= WHAT IS REQUIRED =
The whole listing below must be printed again exactly, images excluded.
——
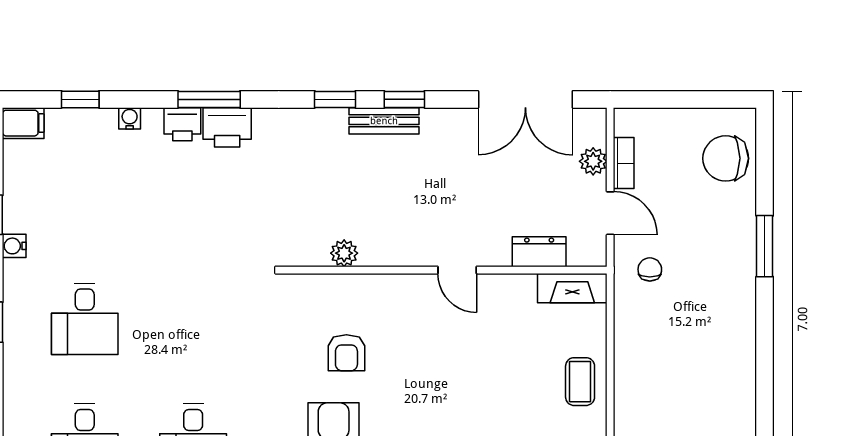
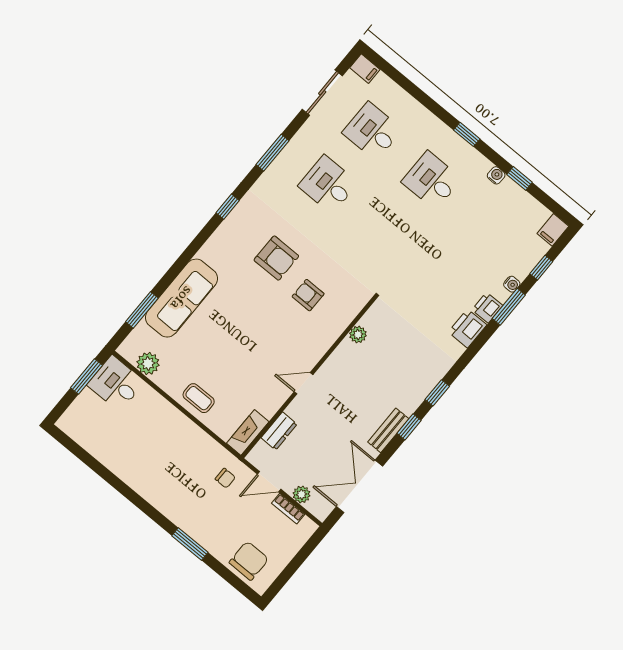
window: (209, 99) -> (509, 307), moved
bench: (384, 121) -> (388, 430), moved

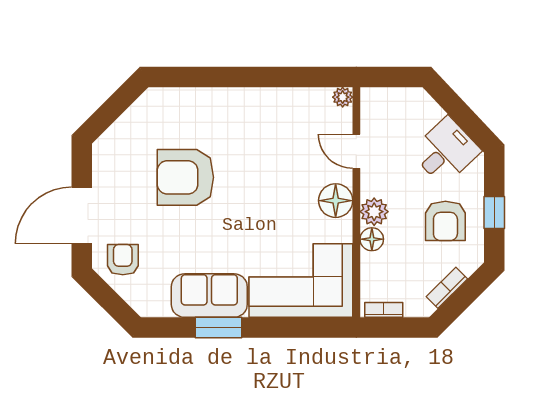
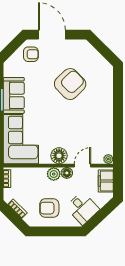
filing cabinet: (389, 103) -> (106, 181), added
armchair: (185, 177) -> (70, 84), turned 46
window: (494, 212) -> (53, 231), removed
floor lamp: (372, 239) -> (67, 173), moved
——
= EXERCISE RESPONSE =
window: (209, 99) -> (509, 307), moved
bench: (384, 121) -> (388, 430), moved

filing cabinet: (389, 103) -> (106, 181), added
armchair: (185, 177) -> (70, 84), turned 46
window: (494, 212) -> (53, 231), removed
floor lamp: (372, 239) -> (67, 173), moved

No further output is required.